TASK REQUIREMENTS | Transcribe the data that follows without changing a word, and omit the pictures.

THE RECORDS |
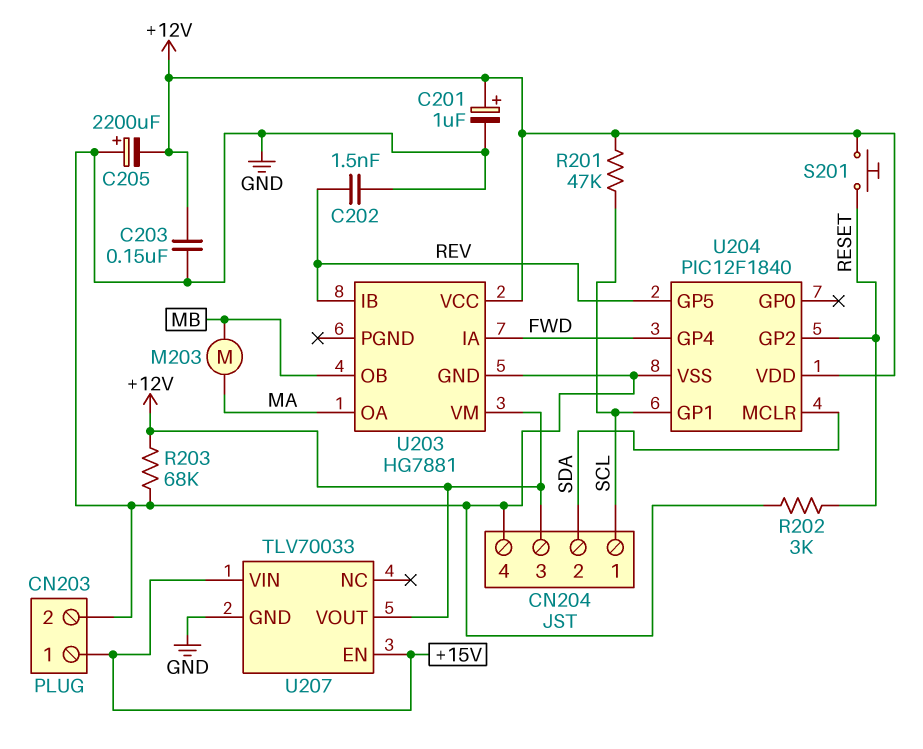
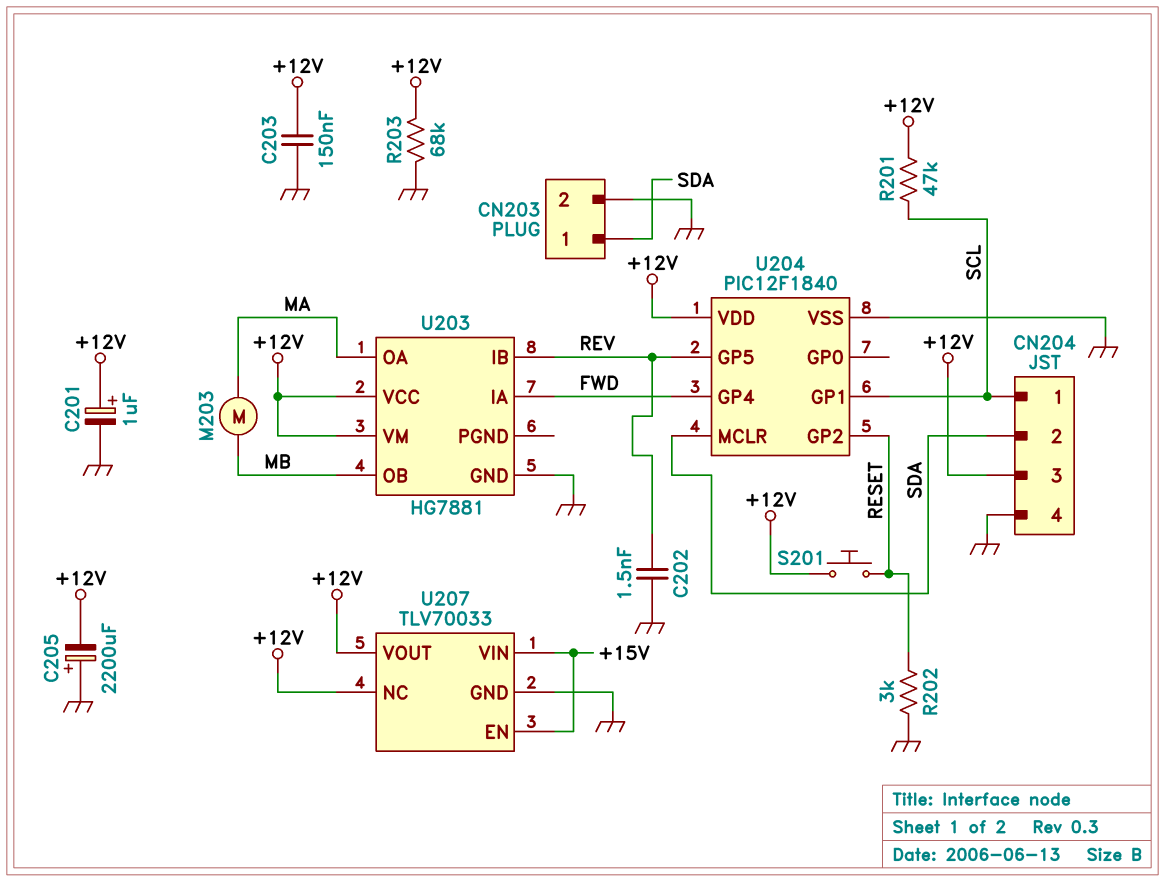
CN203 pin 1: +15V -> SDA
U207 pin NC: none -> +12V

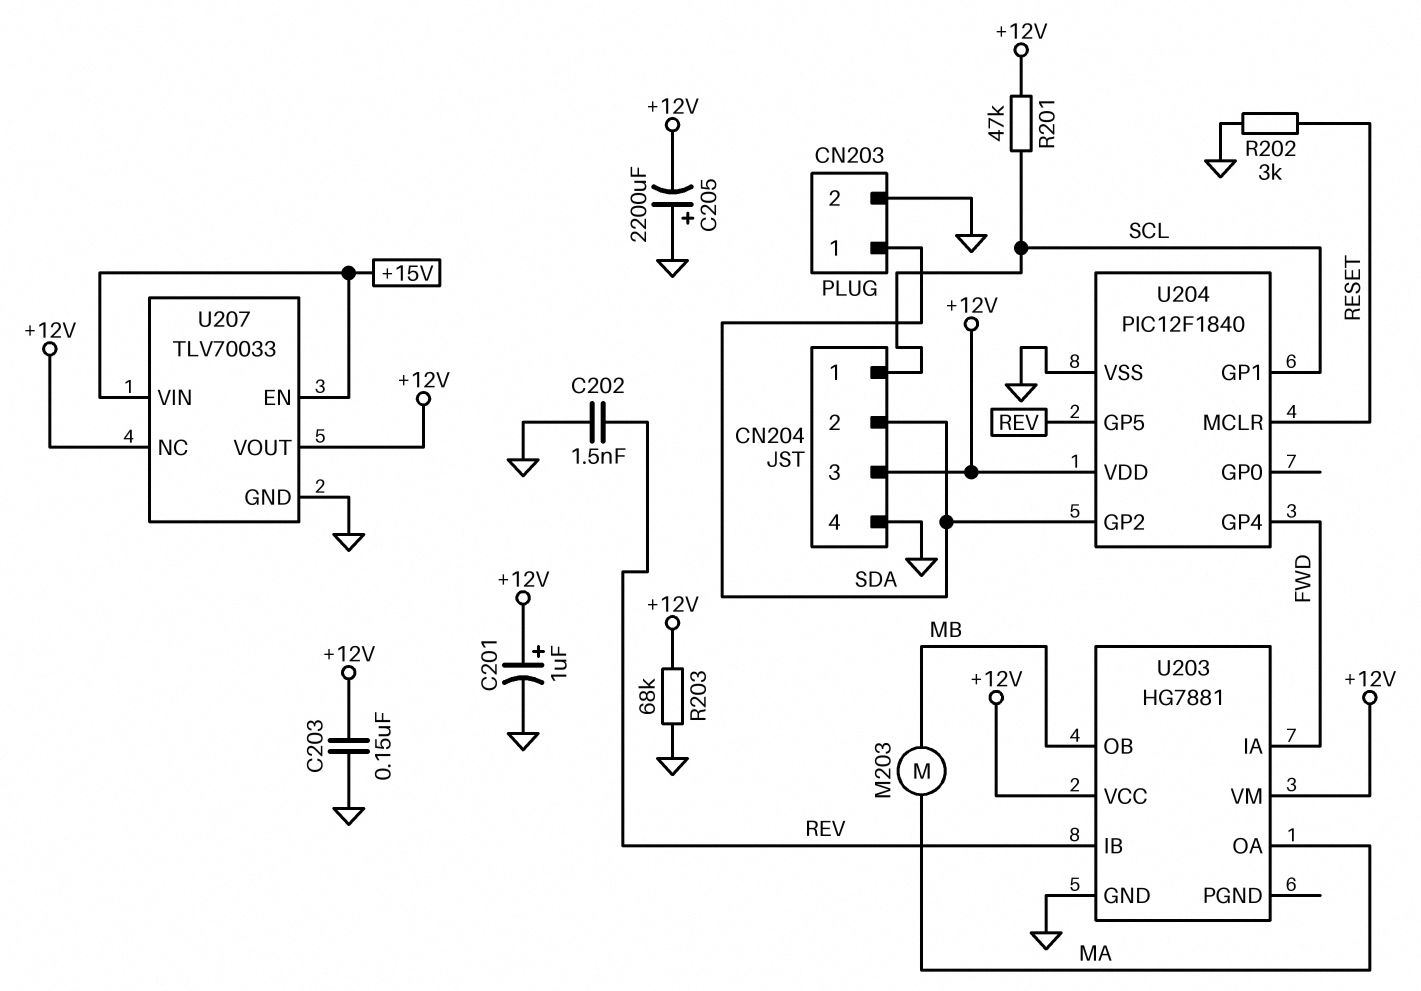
S201: button (+12V, RESET) -> none
U204 pin GP2: RESET -> SDA
U204 pin MCLR: SDA -> RESET

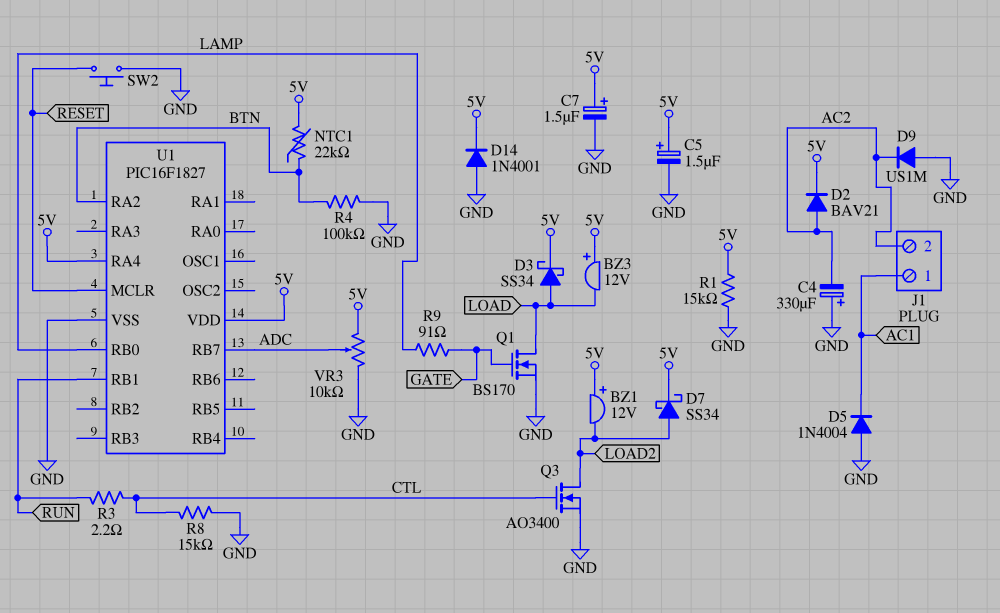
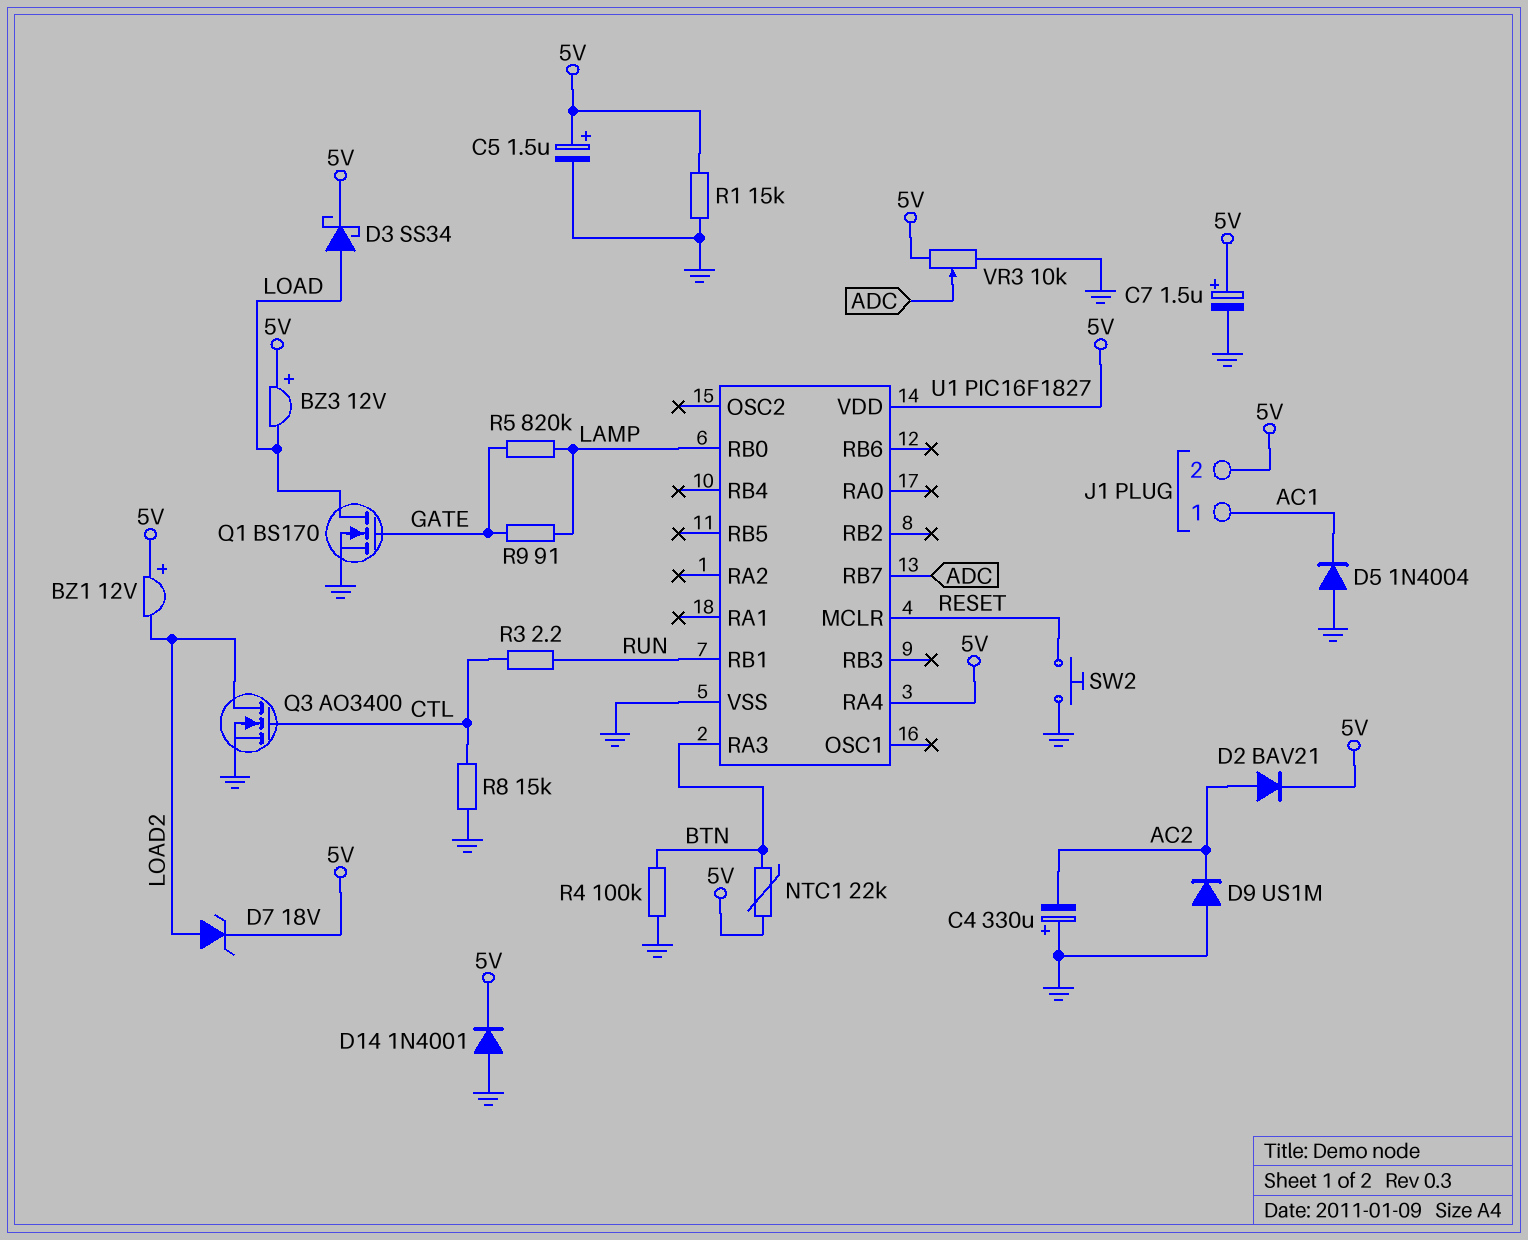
D7: schottky SS34 (A LOAD2, K 5V) -> zener 18V (A LOAD2, K 5V)
J1 pin 2: AC2 -> 5V
R5: none -> 820k (GATE, LAMP)
U1 pin RA2: BTN -> none
U1 pin RA3: none -> BTN

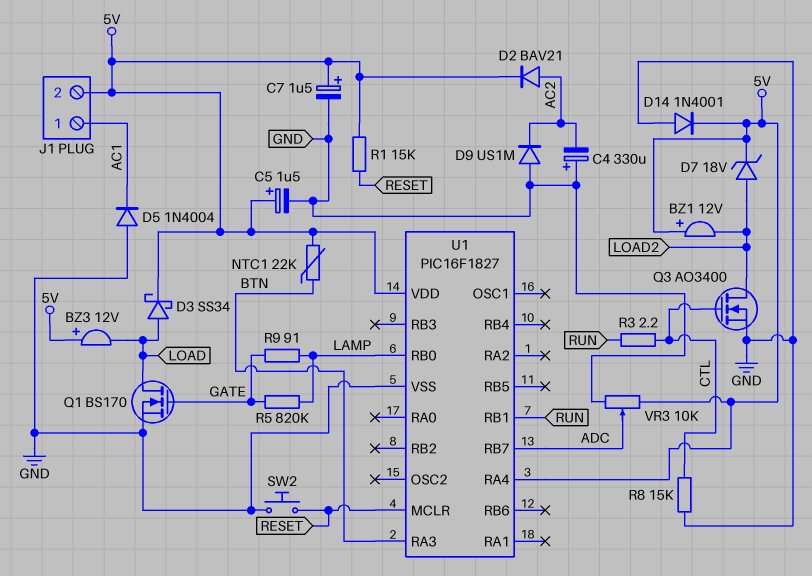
R1: 15k (5V, GND) -> 15k (5V, RESET)
R4: 100k (BTN, GND) -> none

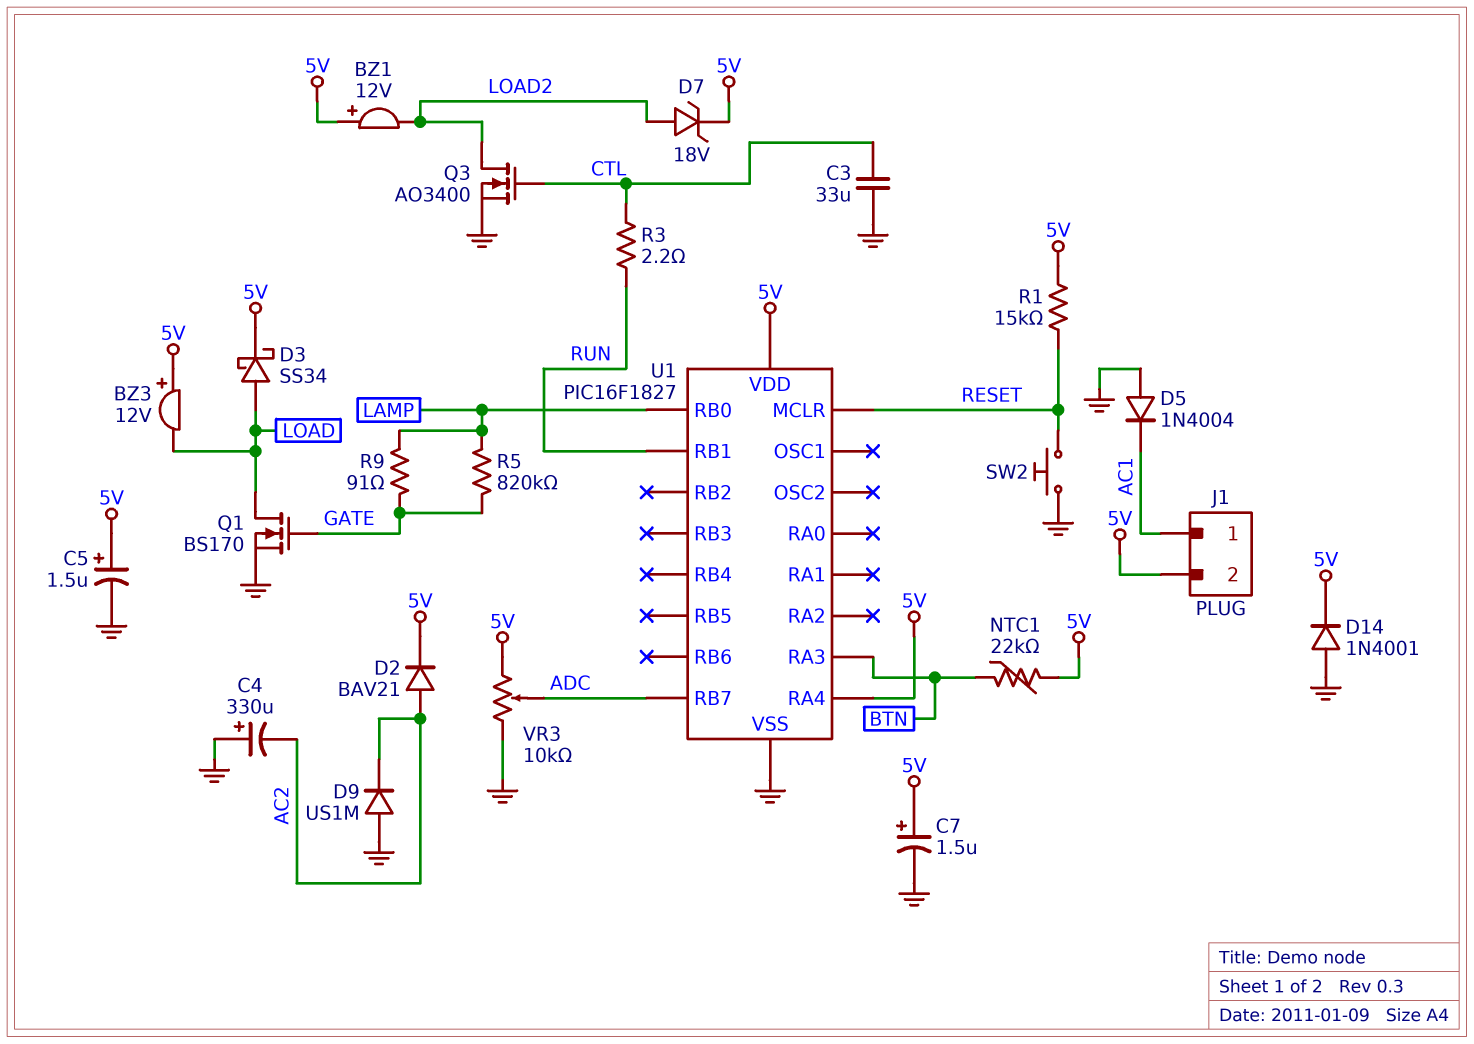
C3: none -> 33uF (CTL, GND)
R8: 15k (CTL, GND) -> none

FINISHED EXERCISE |
CN203 pin 1: +15V -> SDA
U207 pin NC: none -> +12V

S201: button (+12V, RESET) -> none
U204 pin GP2: RESET -> SDA
U204 pin MCLR: SDA -> RESET

D7: schottky SS34 (A LOAD2, K 5V) -> zener 18V (A LOAD2, K 5V)
J1 pin 2: AC2 -> 5V
R5: none -> 820k (GATE, LAMP)
U1 pin RA2: BTN -> none
U1 pin RA3: none -> BTN

R1: 15k (5V, GND) -> 15k (5V, RESET)
R4: 100k (BTN, GND) -> none

C3: none -> 33uF (CTL, GND)
R8: 15k (CTL, GND) -> none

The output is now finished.